(Problem to work on) Copy the stretch of the material from the line containing "purple star: moved" through the end, leaving out the pictures.

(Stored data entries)
— Begin —

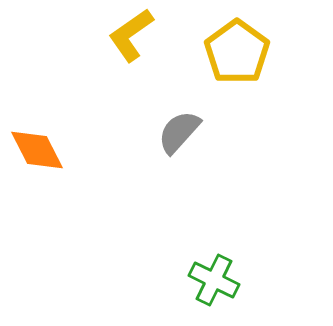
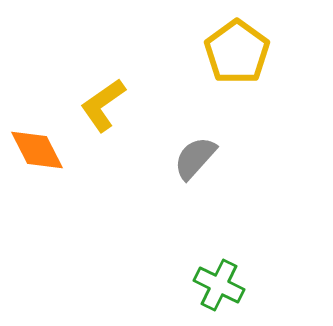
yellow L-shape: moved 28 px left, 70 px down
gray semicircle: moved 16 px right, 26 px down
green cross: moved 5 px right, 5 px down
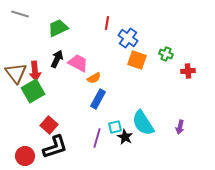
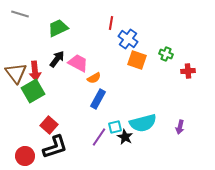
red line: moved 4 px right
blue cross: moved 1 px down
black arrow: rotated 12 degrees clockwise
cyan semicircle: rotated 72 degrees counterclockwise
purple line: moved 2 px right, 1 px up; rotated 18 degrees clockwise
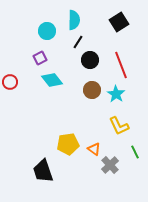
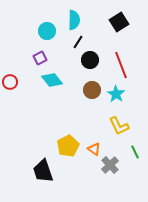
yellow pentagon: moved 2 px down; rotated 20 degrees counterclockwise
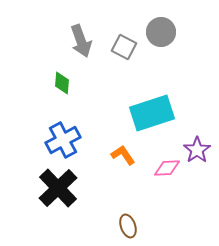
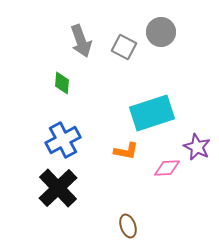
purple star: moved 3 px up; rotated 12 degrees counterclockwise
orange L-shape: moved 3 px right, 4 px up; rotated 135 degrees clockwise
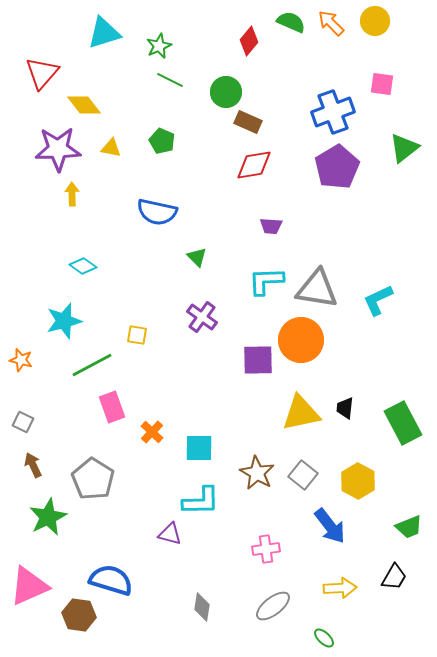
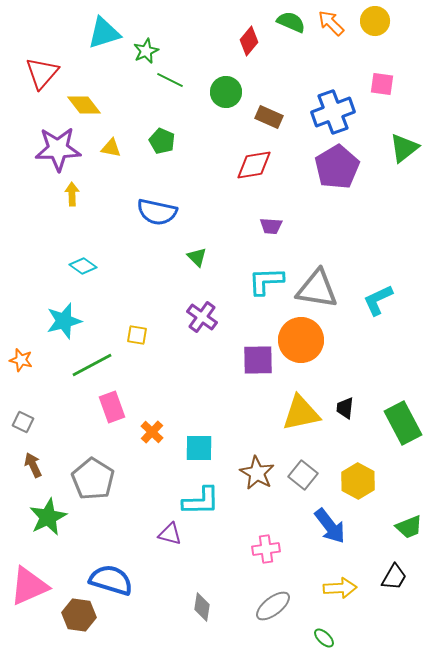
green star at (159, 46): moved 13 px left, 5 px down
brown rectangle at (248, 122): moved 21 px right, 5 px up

— End —

(Complete response)
purple star: moved 3 px up; rotated 12 degrees counterclockwise
orange L-shape: moved 3 px right, 4 px up; rotated 135 degrees clockwise
green star at (159, 46): moved 13 px left, 5 px down
brown rectangle at (248, 122): moved 21 px right, 5 px up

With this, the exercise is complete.